Geometric object motion data
────────────────────────────────────────
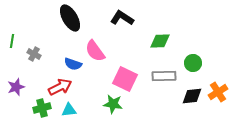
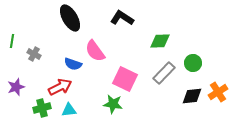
gray rectangle: moved 3 px up; rotated 45 degrees counterclockwise
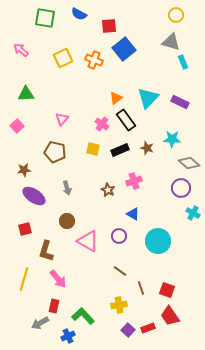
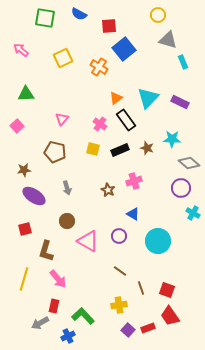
yellow circle at (176, 15): moved 18 px left
gray triangle at (171, 42): moved 3 px left, 2 px up
orange cross at (94, 60): moved 5 px right, 7 px down; rotated 12 degrees clockwise
pink cross at (102, 124): moved 2 px left
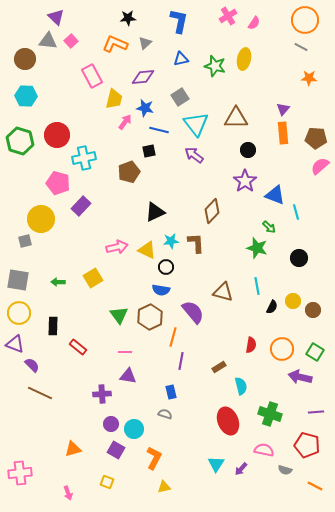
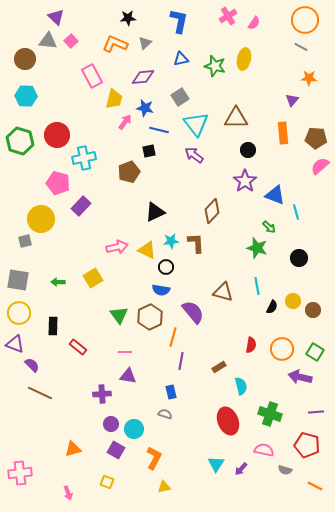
purple triangle at (283, 109): moved 9 px right, 9 px up
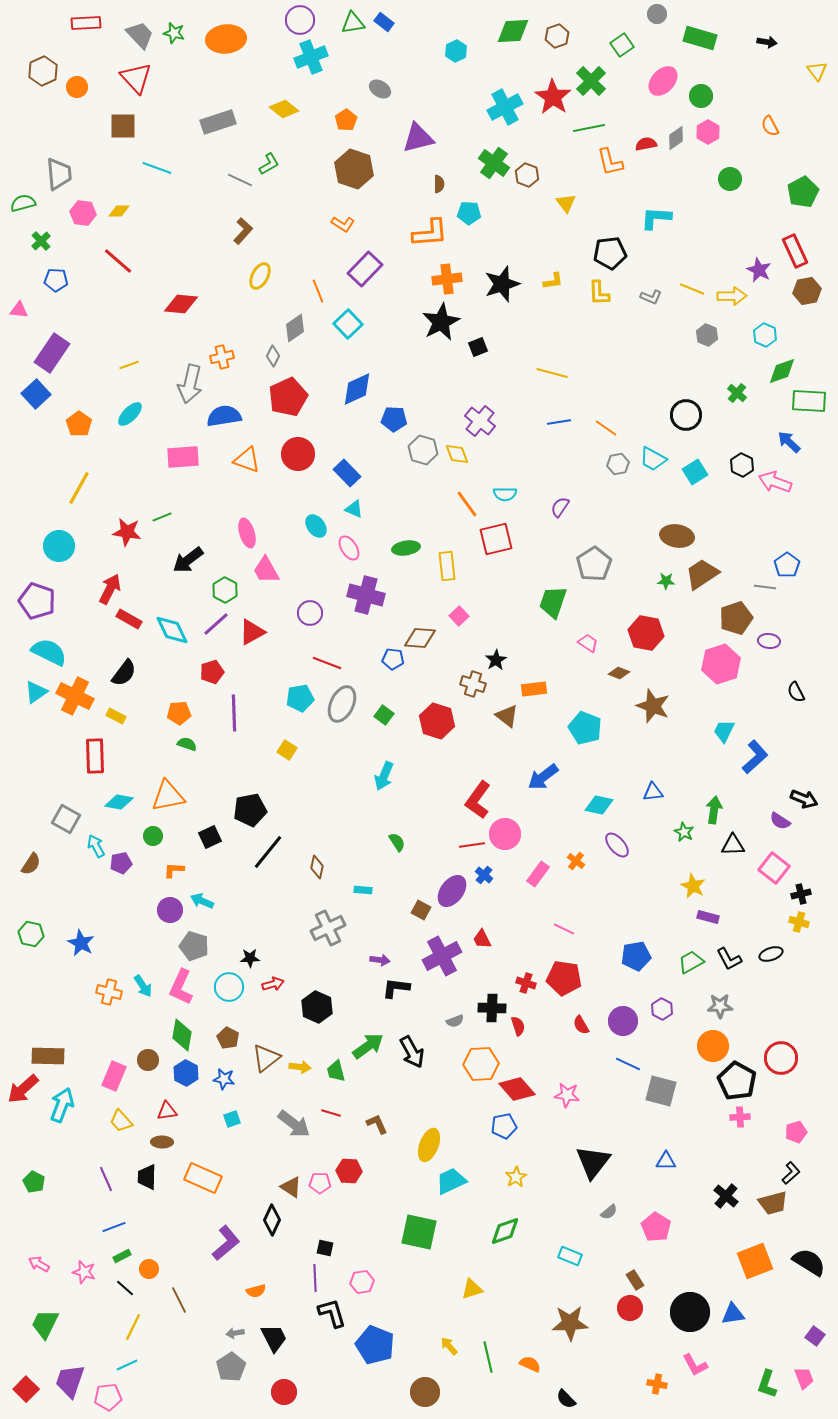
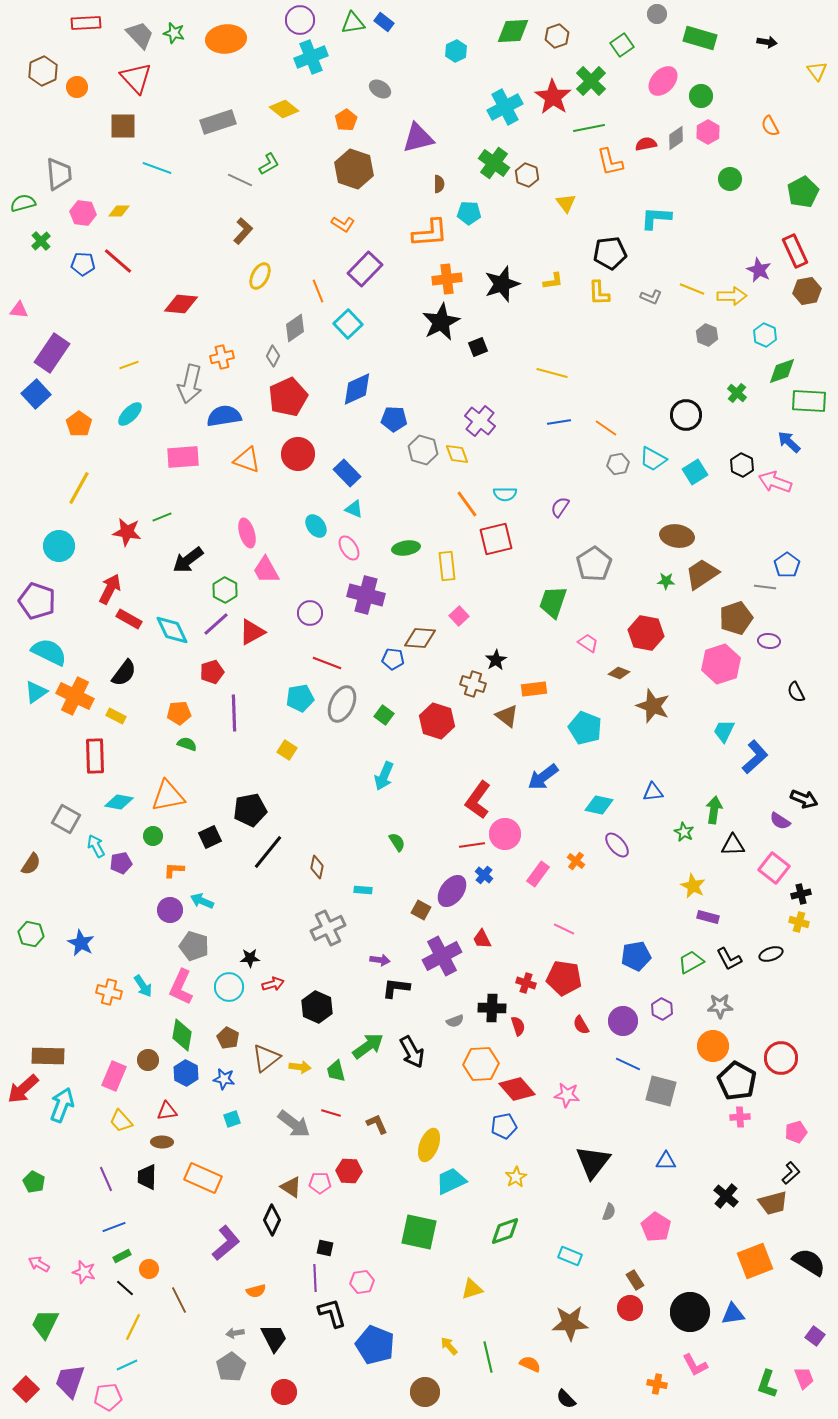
blue pentagon at (56, 280): moved 27 px right, 16 px up
gray semicircle at (609, 1212): rotated 30 degrees counterclockwise
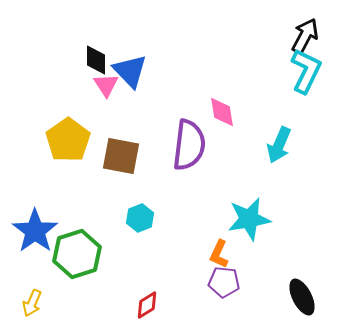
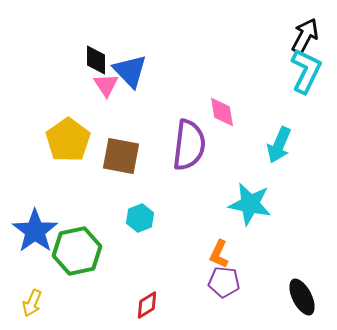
cyan star: moved 1 px right, 15 px up; rotated 21 degrees clockwise
green hexagon: moved 3 px up; rotated 6 degrees clockwise
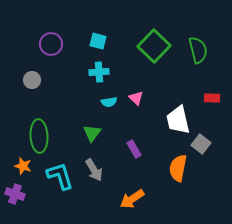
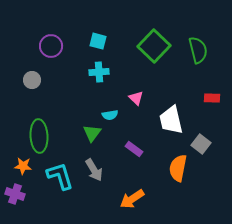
purple circle: moved 2 px down
cyan semicircle: moved 1 px right, 13 px down
white trapezoid: moved 7 px left
purple rectangle: rotated 24 degrees counterclockwise
orange star: rotated 12 degrees counterclockwise
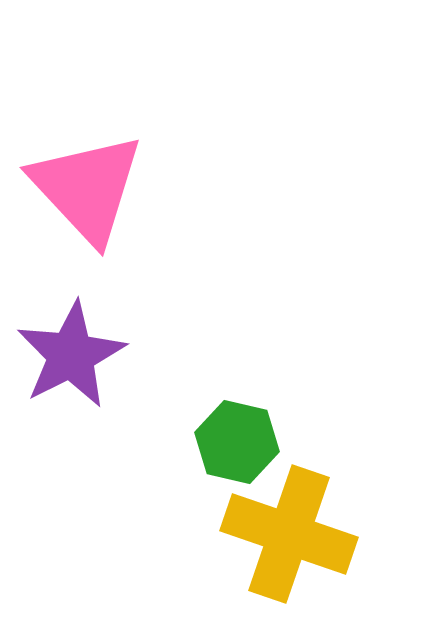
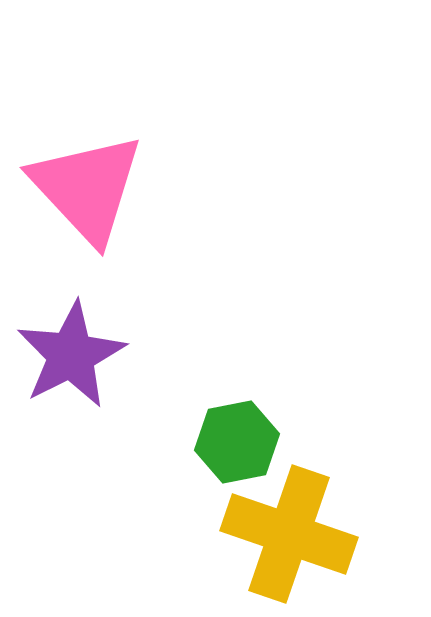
green hexagon: rotated 24 degrees counterclockwise
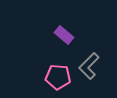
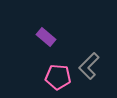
purple rectangle: moved 18 px left, 2 px down
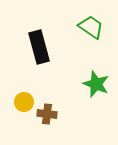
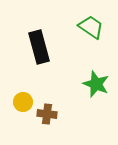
yellow circle: moved 1 px left
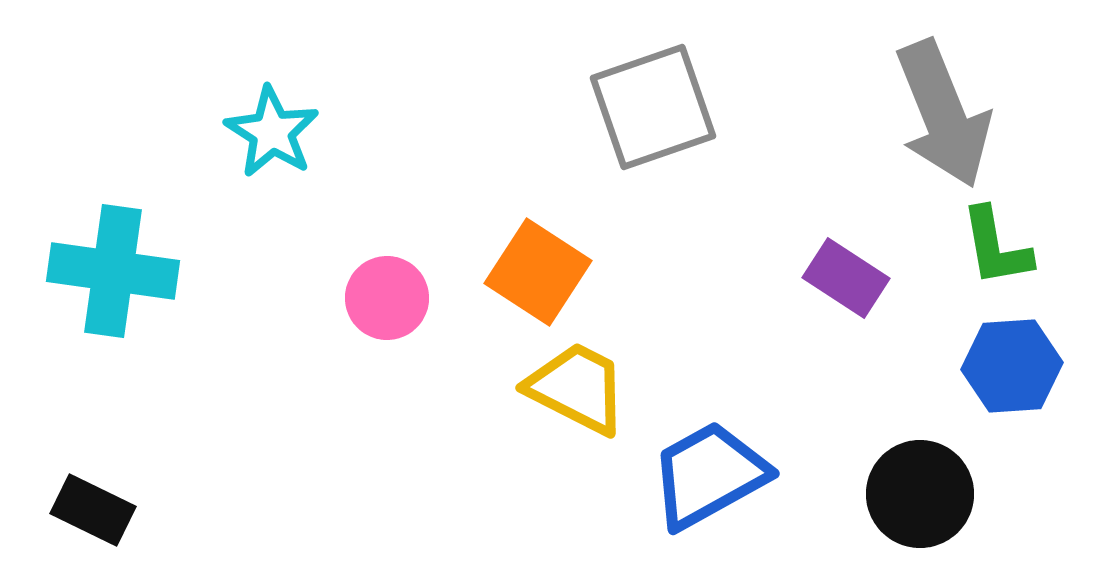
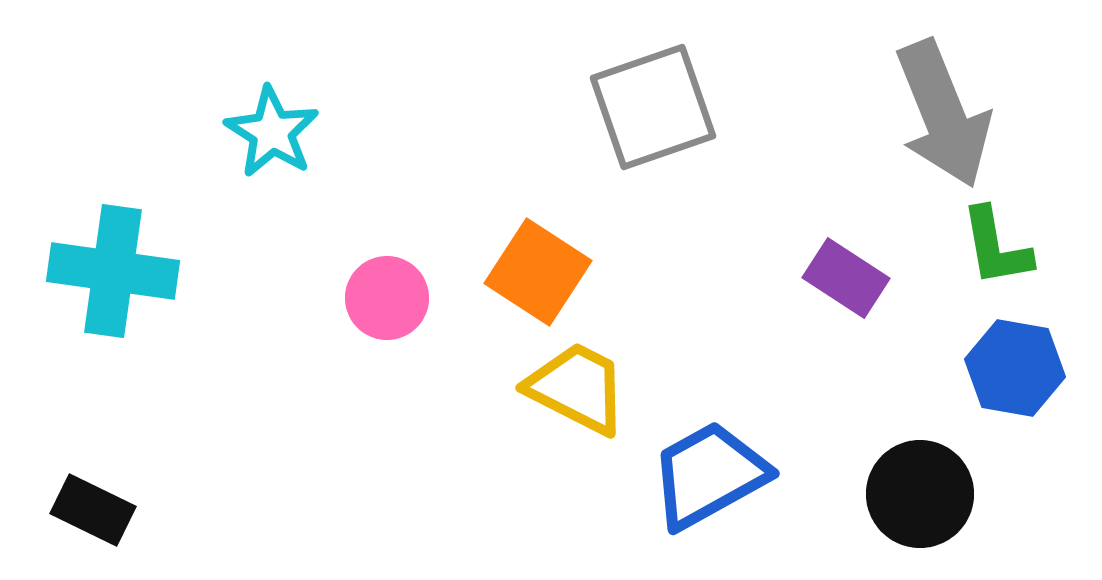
blue hexagon: moved 3 px right, 2 px down; rotated 14 degrees clockwise
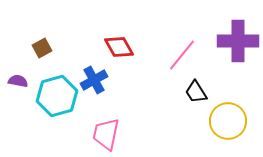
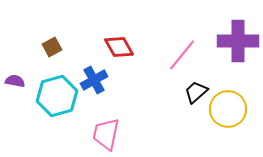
brown square: moved 10 px right, 1 px up
purple semicircle: moved 3 px left
black trapezoid: rotated 80 degrees clockwise
yellow circle: moved 12 px up
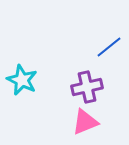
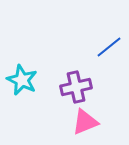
purple cross: moved 11 px left
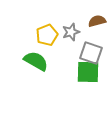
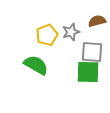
gray square: moved 1 px right, 1 px up; rotated 15 degrees counterclockwise
green semicircle: moved 4 px down
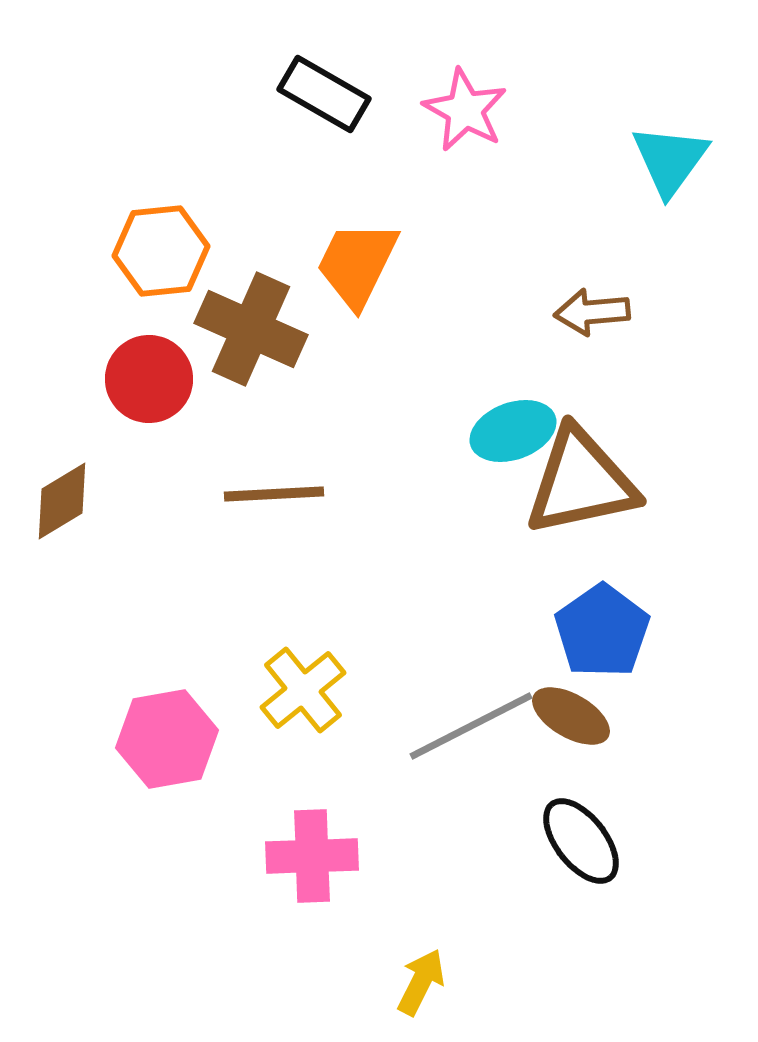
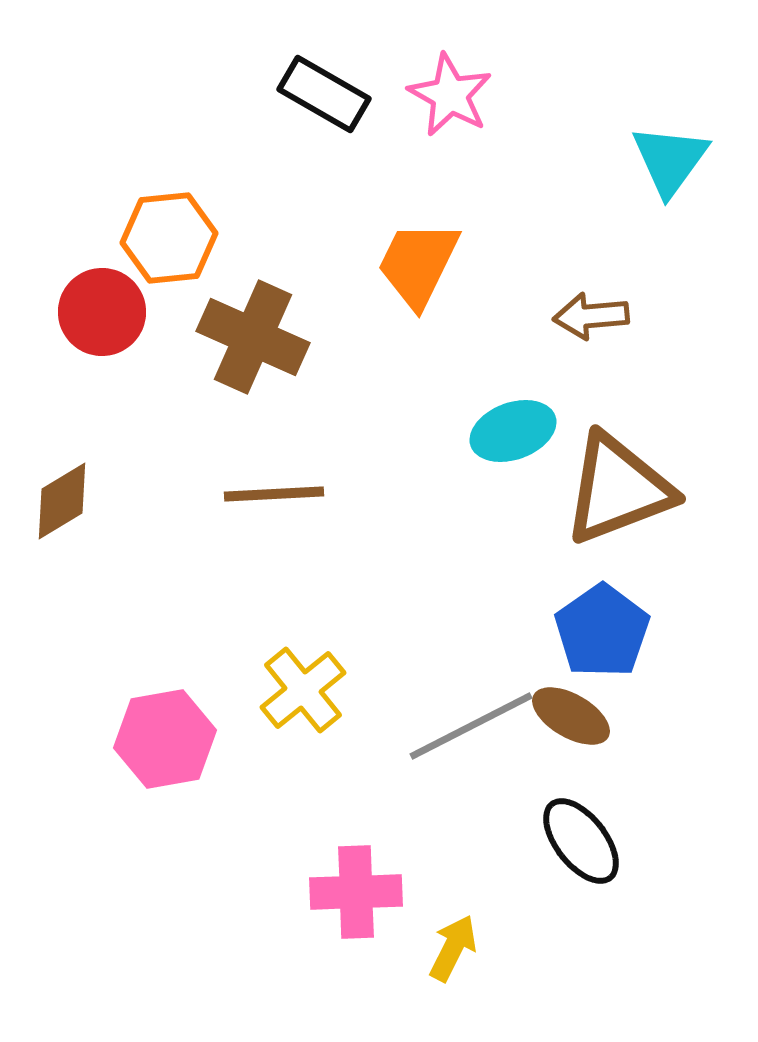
pink star: moved 15 px left, 15 px up
orange hexagon: moved 8 px right, 13 px up
orange trapezoid: moved 61 px right
brown arrow: moved 1 px left, 4 px down
brown cross: moved 2 px right, 8 px down
red circle: moved 47 px left, 67 px up
brown triangle: moved 37 px right, 7 px down; rotated 9 degrees counterclockwise
pink hexagon: moved 2 px left
pink cross: moved 44 px right, 36 px down
yellow arrow: moved 32 px right, 34 px up
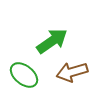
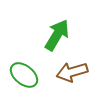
green arrow: moved 5 px right, 6 px up; rotated 24 degrees counterclockwise
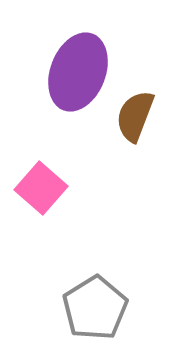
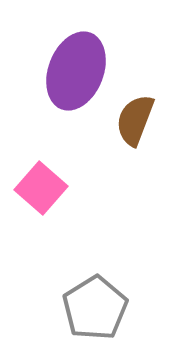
purple ellipse: moved 2 px left, 1 px up
brown semicircle: moved 4 px down
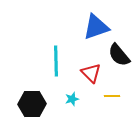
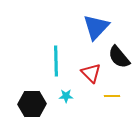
blue triangle: rotated 28 degrees counterclockwise
black semicircle: moved 2 px down
cyan star: moved 6 px left, 3 px up; rotated 16 degrees clockwise
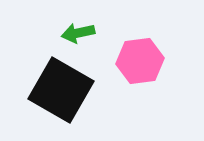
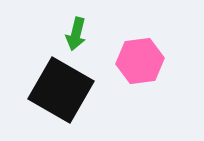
green arrow: moved 2 px left, 1 px down; rotated 64 degrees counterclockwise
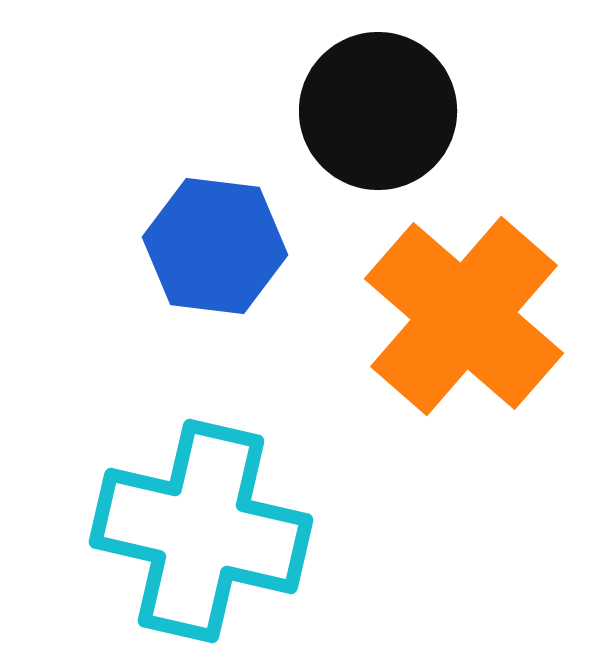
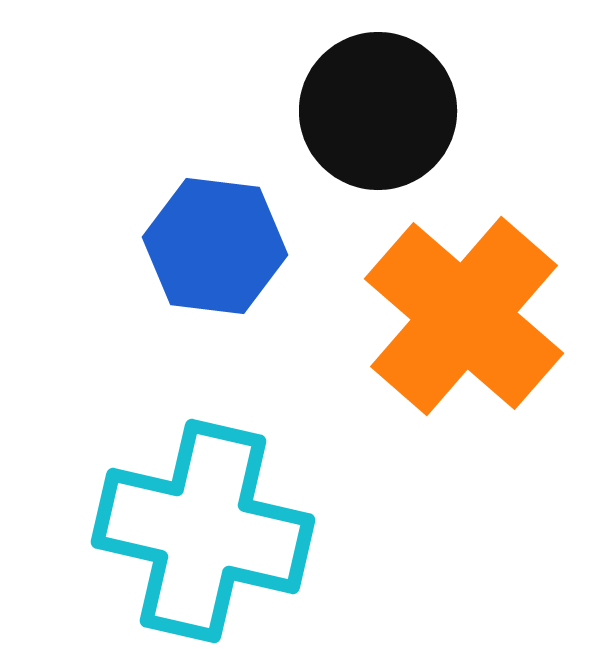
cyan cross: moved 2 px right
────────────────────────────────────────
**TASK STATEMENT**:
No pictures belong in the copy: reproduce exactly the lines above from the one that contains "green arrow: moved 2" through the last line of the entries.

**EXERCISE ANSWER**:
green arrow: moved 2 px left, 1 px down; rotated 64 degrees counterclockwise
cyan cross: moved 2 px right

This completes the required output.